Each line that contains the word "yellow" counts once; give the total for the records below and nothing else.

DATA TO PROCESS:

================

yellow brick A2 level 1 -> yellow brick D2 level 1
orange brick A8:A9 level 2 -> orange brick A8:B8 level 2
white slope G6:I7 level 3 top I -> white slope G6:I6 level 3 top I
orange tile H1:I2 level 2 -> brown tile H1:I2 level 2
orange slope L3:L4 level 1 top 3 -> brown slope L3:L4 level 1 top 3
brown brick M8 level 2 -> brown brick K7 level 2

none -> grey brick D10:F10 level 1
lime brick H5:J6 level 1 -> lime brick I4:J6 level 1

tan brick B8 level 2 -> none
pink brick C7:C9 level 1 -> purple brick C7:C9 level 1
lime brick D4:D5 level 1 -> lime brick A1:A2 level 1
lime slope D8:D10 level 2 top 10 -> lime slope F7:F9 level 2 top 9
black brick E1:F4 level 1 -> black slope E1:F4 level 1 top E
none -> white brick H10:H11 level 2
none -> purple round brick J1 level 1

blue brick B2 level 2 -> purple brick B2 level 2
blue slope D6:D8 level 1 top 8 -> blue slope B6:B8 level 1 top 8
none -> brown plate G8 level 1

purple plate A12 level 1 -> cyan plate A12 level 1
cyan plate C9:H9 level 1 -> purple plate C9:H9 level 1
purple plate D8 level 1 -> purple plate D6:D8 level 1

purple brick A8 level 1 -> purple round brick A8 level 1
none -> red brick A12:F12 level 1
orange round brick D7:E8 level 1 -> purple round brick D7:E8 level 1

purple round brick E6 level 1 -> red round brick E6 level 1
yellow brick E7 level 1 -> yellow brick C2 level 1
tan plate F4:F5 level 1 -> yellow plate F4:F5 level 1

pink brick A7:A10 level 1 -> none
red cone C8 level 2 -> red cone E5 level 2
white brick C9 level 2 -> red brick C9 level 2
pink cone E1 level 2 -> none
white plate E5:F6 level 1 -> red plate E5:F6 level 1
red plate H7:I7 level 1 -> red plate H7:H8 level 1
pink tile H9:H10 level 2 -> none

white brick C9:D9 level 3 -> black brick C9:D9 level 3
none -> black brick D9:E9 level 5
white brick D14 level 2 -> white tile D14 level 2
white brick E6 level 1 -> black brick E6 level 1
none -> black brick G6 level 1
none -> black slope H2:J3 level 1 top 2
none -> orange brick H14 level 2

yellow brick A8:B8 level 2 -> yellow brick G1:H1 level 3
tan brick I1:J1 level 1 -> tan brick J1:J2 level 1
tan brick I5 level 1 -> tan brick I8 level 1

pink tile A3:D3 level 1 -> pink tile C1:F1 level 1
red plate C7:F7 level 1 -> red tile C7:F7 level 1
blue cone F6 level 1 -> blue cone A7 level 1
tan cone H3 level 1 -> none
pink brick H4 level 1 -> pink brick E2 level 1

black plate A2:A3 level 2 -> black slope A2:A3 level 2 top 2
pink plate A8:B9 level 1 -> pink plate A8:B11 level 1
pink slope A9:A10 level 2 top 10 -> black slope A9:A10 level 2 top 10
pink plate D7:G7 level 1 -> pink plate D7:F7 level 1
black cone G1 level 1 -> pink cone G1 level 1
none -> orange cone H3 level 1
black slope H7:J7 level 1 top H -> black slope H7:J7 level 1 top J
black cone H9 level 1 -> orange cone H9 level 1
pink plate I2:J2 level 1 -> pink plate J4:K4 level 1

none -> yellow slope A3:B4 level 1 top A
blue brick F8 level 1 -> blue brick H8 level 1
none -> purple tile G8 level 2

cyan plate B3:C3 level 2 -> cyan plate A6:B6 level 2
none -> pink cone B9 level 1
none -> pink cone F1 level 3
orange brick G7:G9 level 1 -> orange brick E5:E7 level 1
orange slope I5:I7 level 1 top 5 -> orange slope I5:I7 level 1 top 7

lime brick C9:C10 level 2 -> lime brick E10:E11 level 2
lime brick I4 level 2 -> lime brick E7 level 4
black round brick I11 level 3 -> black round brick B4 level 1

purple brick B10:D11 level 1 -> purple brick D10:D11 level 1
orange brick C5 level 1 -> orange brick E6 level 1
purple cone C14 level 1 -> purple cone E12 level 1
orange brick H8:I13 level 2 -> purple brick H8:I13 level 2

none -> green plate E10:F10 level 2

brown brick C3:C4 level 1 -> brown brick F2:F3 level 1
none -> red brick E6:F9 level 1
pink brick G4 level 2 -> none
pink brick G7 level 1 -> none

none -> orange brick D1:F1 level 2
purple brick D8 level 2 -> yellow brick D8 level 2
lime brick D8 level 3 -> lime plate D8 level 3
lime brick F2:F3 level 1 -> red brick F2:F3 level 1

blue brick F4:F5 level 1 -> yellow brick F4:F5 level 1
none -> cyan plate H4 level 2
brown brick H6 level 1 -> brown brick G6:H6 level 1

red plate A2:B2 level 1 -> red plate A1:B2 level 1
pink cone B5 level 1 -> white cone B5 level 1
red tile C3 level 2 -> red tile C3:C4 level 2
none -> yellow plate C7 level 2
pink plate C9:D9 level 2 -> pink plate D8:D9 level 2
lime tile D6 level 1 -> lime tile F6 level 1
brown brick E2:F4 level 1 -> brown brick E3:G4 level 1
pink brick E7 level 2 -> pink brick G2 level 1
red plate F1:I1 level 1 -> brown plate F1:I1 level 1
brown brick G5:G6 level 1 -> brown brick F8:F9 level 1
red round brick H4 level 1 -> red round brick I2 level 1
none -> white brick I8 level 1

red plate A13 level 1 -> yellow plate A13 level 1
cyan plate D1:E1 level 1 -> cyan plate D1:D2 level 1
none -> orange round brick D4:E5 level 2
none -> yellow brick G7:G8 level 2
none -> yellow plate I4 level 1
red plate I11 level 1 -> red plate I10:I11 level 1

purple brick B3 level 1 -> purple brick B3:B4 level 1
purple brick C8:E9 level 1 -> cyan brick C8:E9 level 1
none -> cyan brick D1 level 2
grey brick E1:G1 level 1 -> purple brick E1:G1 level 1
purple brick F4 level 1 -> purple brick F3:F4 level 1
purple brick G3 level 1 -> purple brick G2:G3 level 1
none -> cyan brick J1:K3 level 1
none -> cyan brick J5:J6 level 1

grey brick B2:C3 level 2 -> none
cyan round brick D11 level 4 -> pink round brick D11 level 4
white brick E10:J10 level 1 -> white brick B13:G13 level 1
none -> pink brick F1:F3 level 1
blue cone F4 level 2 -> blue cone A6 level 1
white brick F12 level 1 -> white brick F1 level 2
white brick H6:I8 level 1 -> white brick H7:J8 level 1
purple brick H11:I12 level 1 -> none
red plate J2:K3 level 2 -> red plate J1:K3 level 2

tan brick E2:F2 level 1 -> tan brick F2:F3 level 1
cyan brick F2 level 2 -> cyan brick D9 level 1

================

YOUR SOLUTION:
11